(Collected data entries)

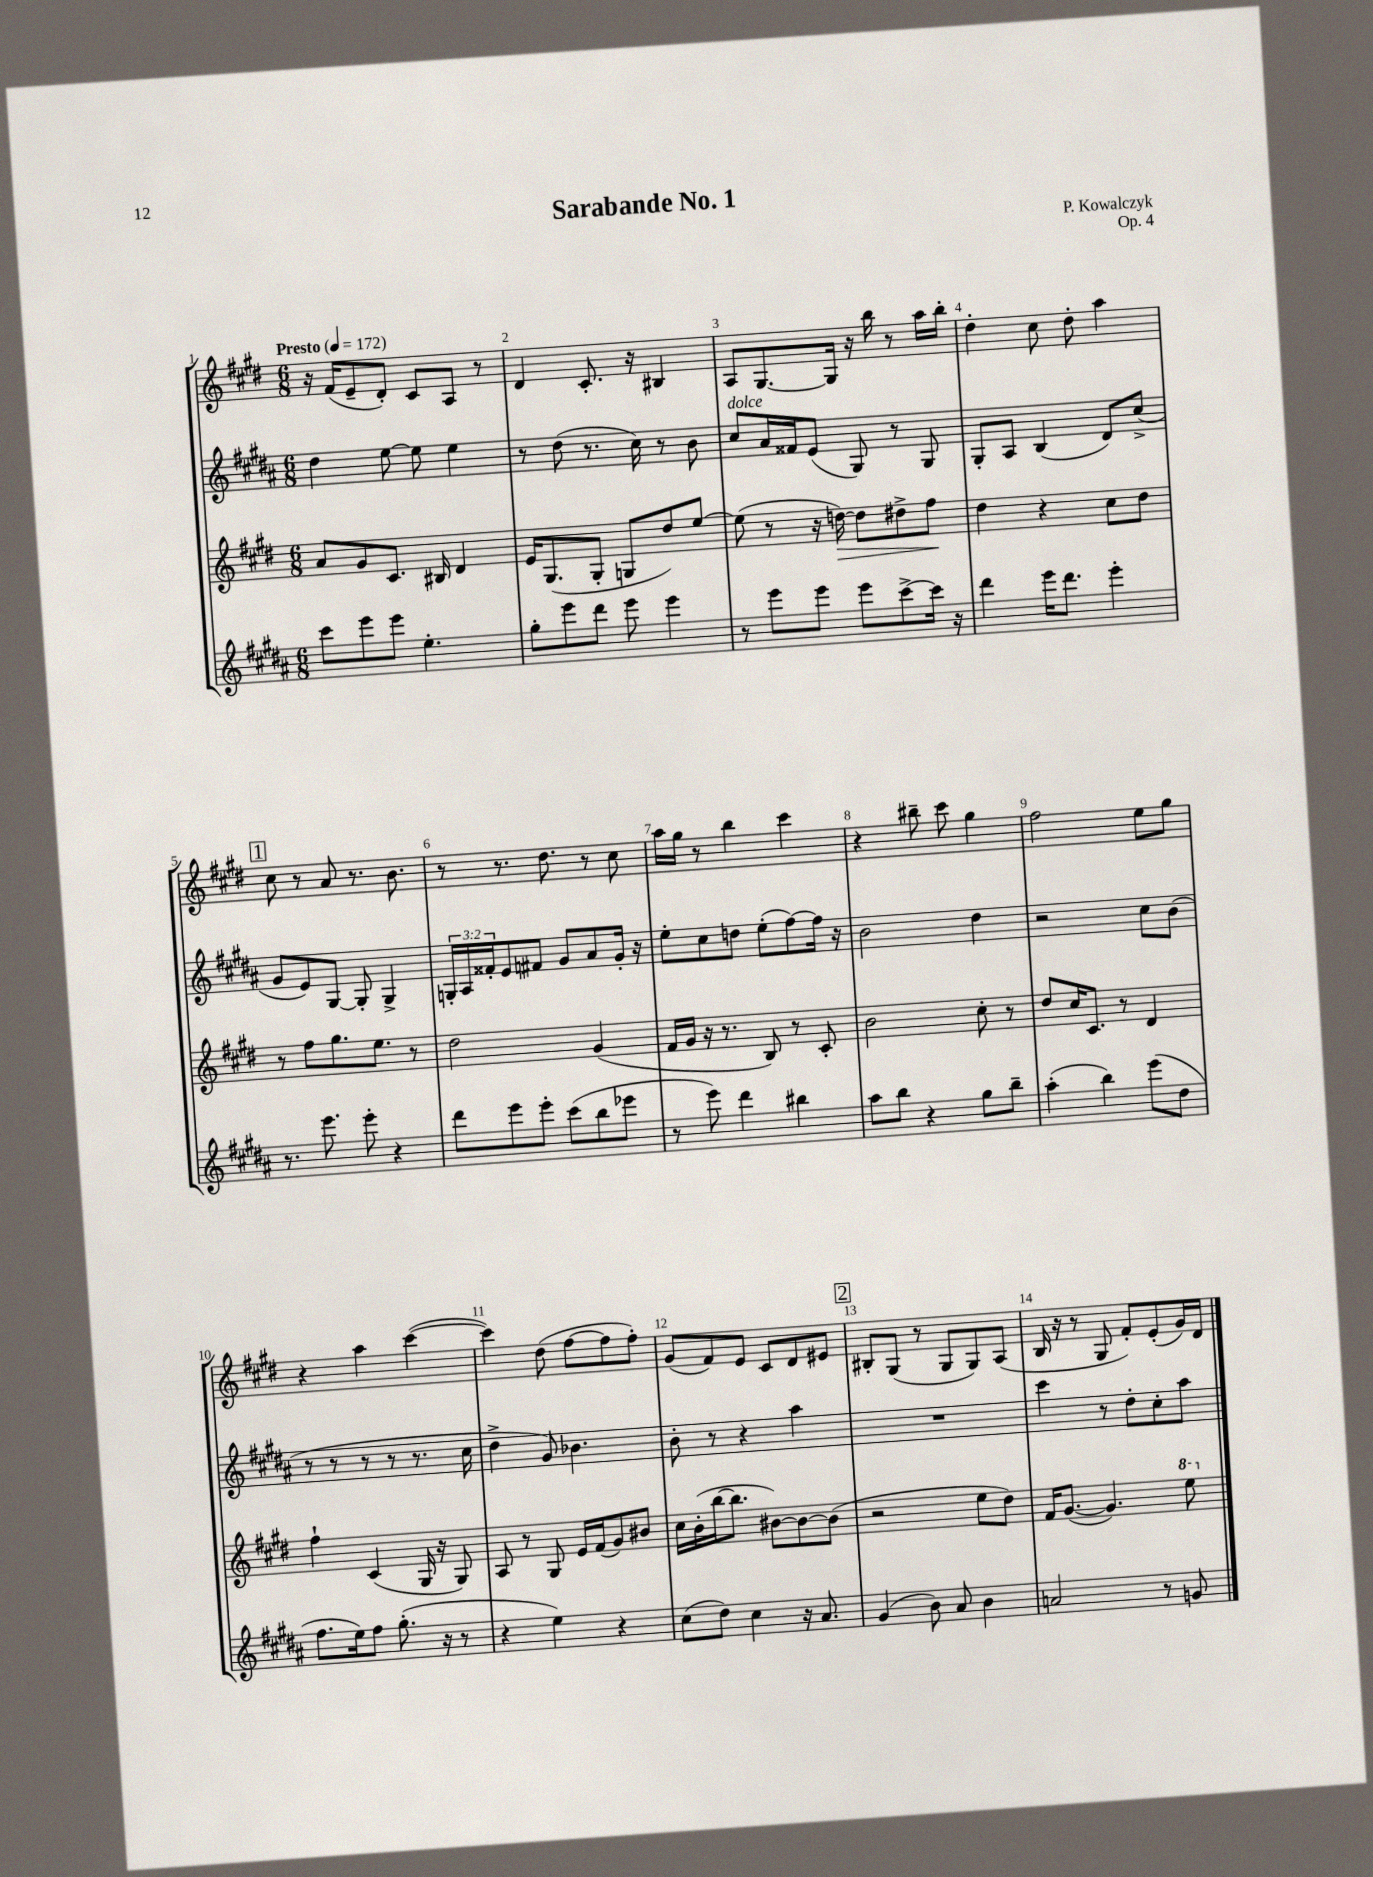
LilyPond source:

\header { title = "Sarabande No. 1" composer = "P. Kowalczyk" opus = "Op. 4" }
<<
\new StaffGroup <<
\new Staff = "s0" {
    \clef treble \key e \major \numericTimeSignature \time 6/8 \tempo "Presto" 4 = 172
    r16 fis'16( e'8-- dis'8-.) cis'8 a8 r8 |
    dis'4 cis'8.-. r16 bis4 |
    a8 gis8.~ gis16 r16 b''16 r8 a''16 b''16-. |
    dis''4-. cis''8 dis''8-. a''4 |
    \mark \markup { \box "1" } cis''8 r8 a'8 r8. b'8. |
    r8 r8. dis''8. r8 cis''8 |
    a''16 gis''16 r8 b''4 cis'''4 |
    r4 bis''8-- cis'''8 gis''4 |
    fis''2 e''8 gis''8 |
    r4 a''4 cis'''4~( |
    cis'''4) dis''8( fis''8~ fis''8 fis''8-.) |
    gis'8( fis'8) e'8 cis'8 dis'8 eis'8 |
    \mark \markup { \box "2" } bis8-. gis8( r8 gis8 gis8) a8( |
    b16 r16 r8 gis8 fis'8-.) e'8-.( gis'16) dis'16 \bar "|." |
}
\new Staff = "s1" {
    \clef treble \key b \major \numericTimeSignature \time 6/8 \override Staff.TupletNumber.text = #tuplet-number::calc-fraction-text
    dis''4 e''8~ e''8 e''4 |
    r8 dis''8( r8. cis''16) r8 b'8 |
    cis''8^\markup { \italic "dolce" } ais'16 fisis'16 e'8( gis8) r8 gis8 |
    gis8-. ais8 b4( dis'8) cis''8->( |
    \mark \markup { \box "1" } gis'8 e'8) gis8~ gis8-. gis4-> |
    \tuplet 3/2 { g16-. ais16 fisis'16-. } e'8 fis'8 gis'8 ais'8 gis'16-. r16 |
    e''8-. cis''8 d''8 e''8-.( fis''8~) fis''16 r16 |
    b'2 dis''4 |
    r2 cis''8 b'8( |
    r8 r8 r8 r8 r8. cis''16 |
    dis''4-> gis'8) bes'4. |
    b'8-. r8 r4 ais''4 |
    \mark \markup { \box "2" } R2. |
    cis'''4 r8 dis''8-. cis''8-. ais''8 \bar "|." |
}
\new Staff = "s2" {
    \clef treble \key e \major \numericTimeSignature \time 6/8
    a'8 gis'8 cis'8. bis16 dis'4 |
    e'16 gis8.( gis8-. g8 dis''8) e''8~ |
    e''8( r8 r16 d''16~\>) d''8 dis''8-> fis''8\! |
    dis''4 r4 cis''8 dis''8 |
    \mark \markup { \box "1" } r8 fis''8 gis''8. e''8. r8 |
    dis''2 gis'4( |
    fis'16 gis'16 r16 r8. b8) r8 cis'8-. |
    b'2 cis''8-. r8 |
    dis''8 cis''16 cis'8. r8 dis'4 |
    fis''4-! cis'4( gis16 r16 gis8) |
    a8 r8 gis8 e'16 fis'16( gis'8) bis'8 |
    cis''16 b'16-.( b''16~ b''8. bis'8~) bis'8~ bis'8( |
    \mark \markup { \box "2" } r2 e''8 dis''8) |
    fis'16 gis'8.~( gis'4.) \ottava #1 e'''8 \ottava #0 \bar "|." |
}
\new Staff = "s3" {
    \clef treble \key b \major \numericTimeSignature \time 6/8
    cis'''8 e'''8 e'''8 e''4.-. |
    gis''8-. e'''8 dis'''8 e'''8 e'''4 |
    r8 e'''8 e'''8 e'''8 cis'''8~-> cis'''16 r16 |
    dis'''4 e'''16 dis'''8. e'''4-. |
    \mark \markup { \box "1" } r8. e'''8. e'''8-. r4 |
    dis'''8 e'''8 e'''8-. cis'''8( b''8 ees'''8 |
    r8 e'''8) dis'''4 bis''4 |
    ais''8 b''8 r4 gis''8 b''8-- |
    ais''4-.( b''4) e'''8( dis''8 |
    fis''8. e''16) fis''8 gis''8.-.( r16 r8 |
    r4 e''4) r4 |
    cis''8( dis''8) cis''4 r16 ais'8. |
    \mark \markup { \box "2" } gis'4( b'8) ais'8 b'4 |
    a'2 r8 g'8 \bar "|." |
}
>>
>>
\layout { \context { \Score \override BarNumber.break-visibility = ##(#f #t #t) barNumberVisibility = #all-bar-numbers-visible } }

Task details => Please count the lines of the records that contain the string "tuplet", treating uppercase and lowercase letters as different. Give only the number.

Output for this exercise => 2